* **EXERCISE DIRECTIONS**: The records below are to be repeated exactly, and their pictures left out.

Records from a dataset:
-------------------------

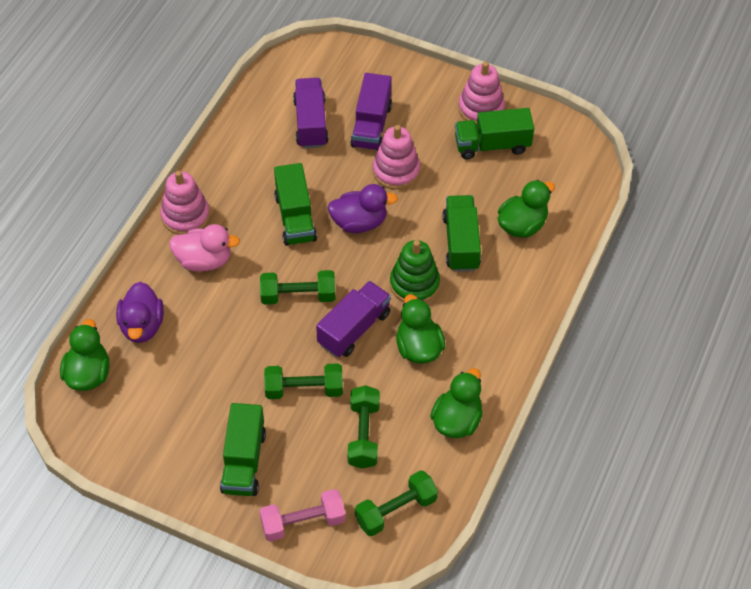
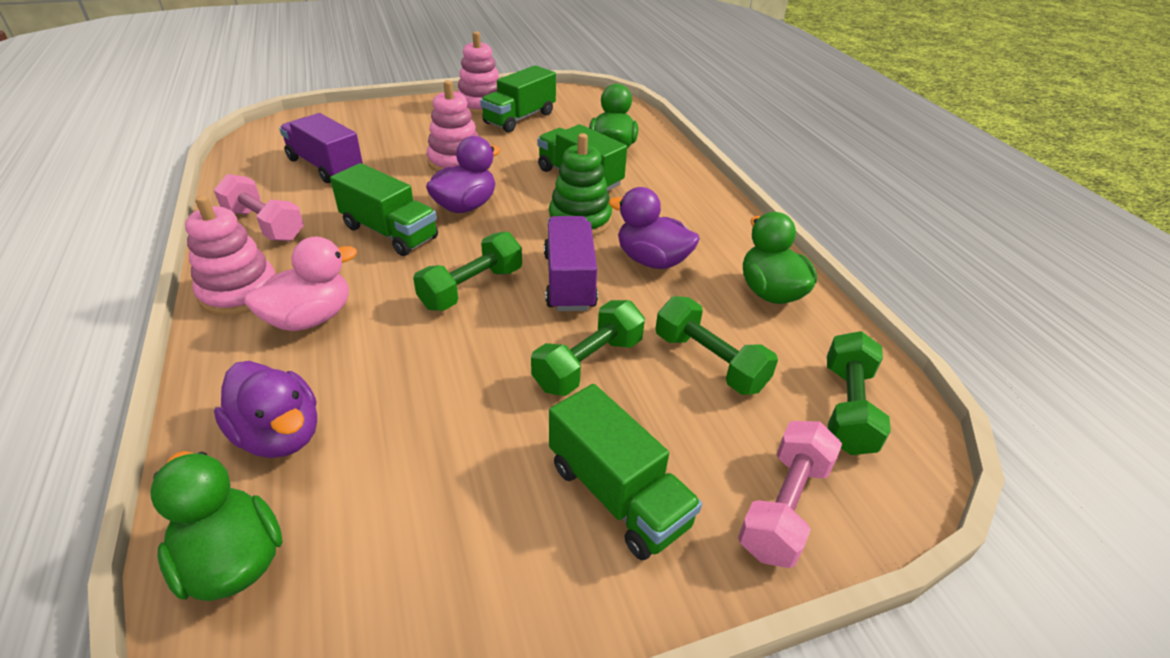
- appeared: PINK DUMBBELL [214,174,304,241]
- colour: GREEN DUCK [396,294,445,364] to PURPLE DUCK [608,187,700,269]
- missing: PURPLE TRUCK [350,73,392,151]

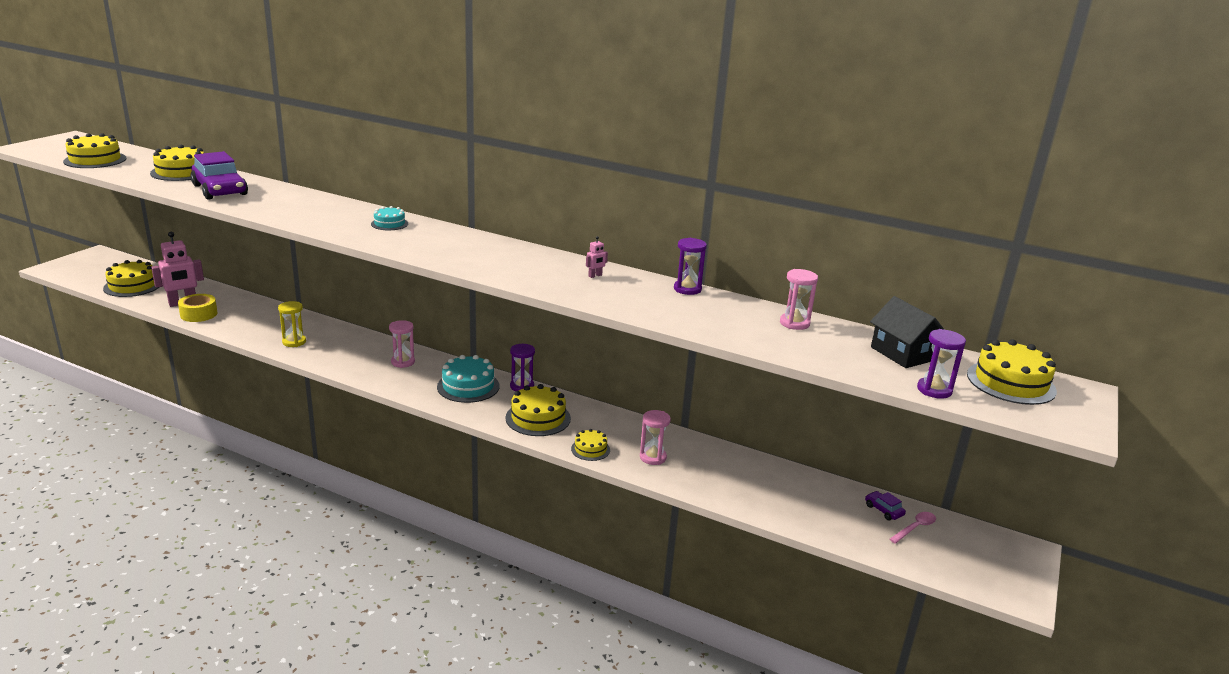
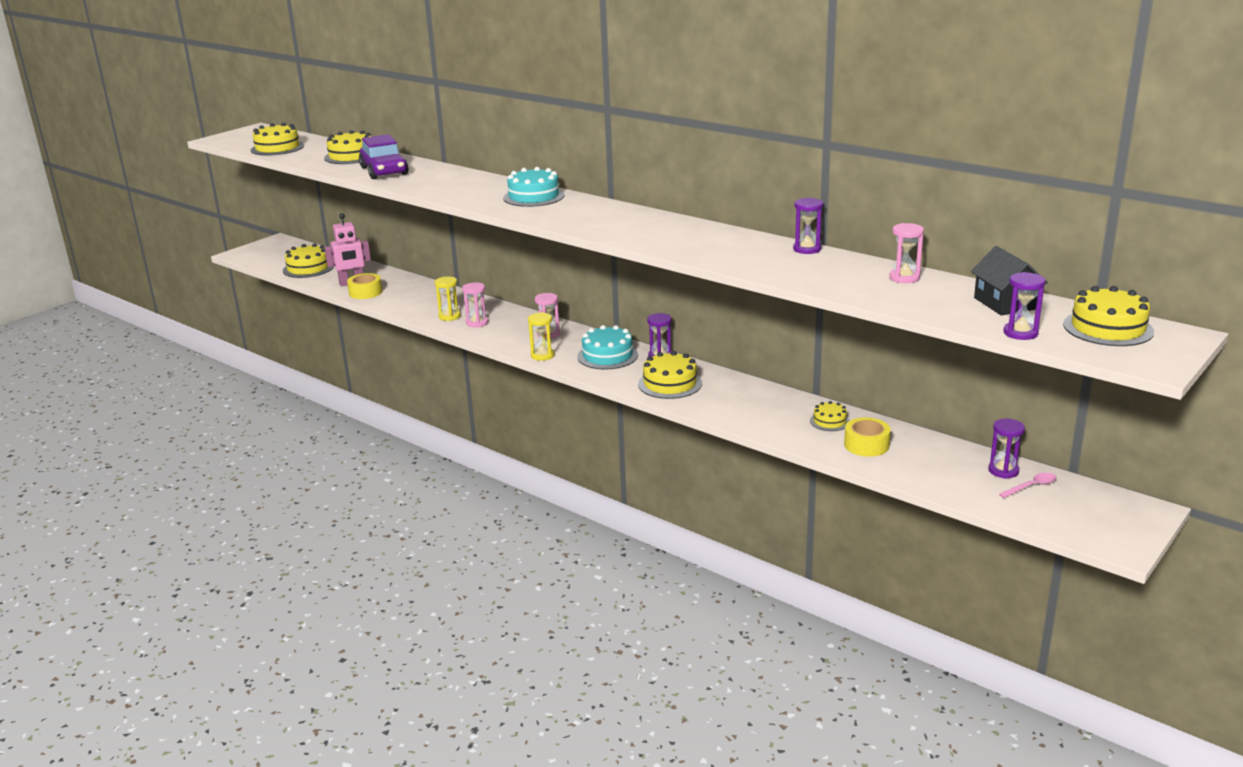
- relocated: PINK HOURGLASS [640,410,671,465] to [462,282,488,327]
- size: TURQUOISE CAKE [371,206,408,230] = [503,167,564,207] x1.75
- appeared: YELLOW HOURGLASS [528,312,554,361]
- relocated: YELLOW CAKE [571,429,610,461] to [810,401,850,431]
- appeared: YELLOW TAPE [844,417,891,457]
- exchanged: PURPLE CAR [865,491,906,520] to PURPLE HOURGLASS [988,419,1025,479]
- missing: PINK ROBOT [586,236,608,278]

-------------------------

* **ANSWER FOR THIS EXERCISE**:
- appeared: PINK DUMBBELL [214,174,304,241]
- colour: GREEN DUCK [396,294,445,364] to PURPLE DUCK [608,187,700,269]
- missing: PURPLE TRUCK [350,73,392,151]

- relocated: PINK HOURGLASS [640,410,671,465] to [462,282,488,327]
- size: TURQUOISE CAKE [371,206,408,230] = [503,167,564,207] x1.75
- appeared: YELLOW HOURGLASS [528,312,554,361]
- relocated: YELLOW CAKE [571,429,610,461] to [810,401,850,431]
- appeared: YELLOW TAPE [844,417,891,457]
- exchanged: PURPLE CAR [865,491,906,520] to PURPLE HOURGLASS [988,419,1025,479]
- missing: PINK ROBOT [586,236,608,278]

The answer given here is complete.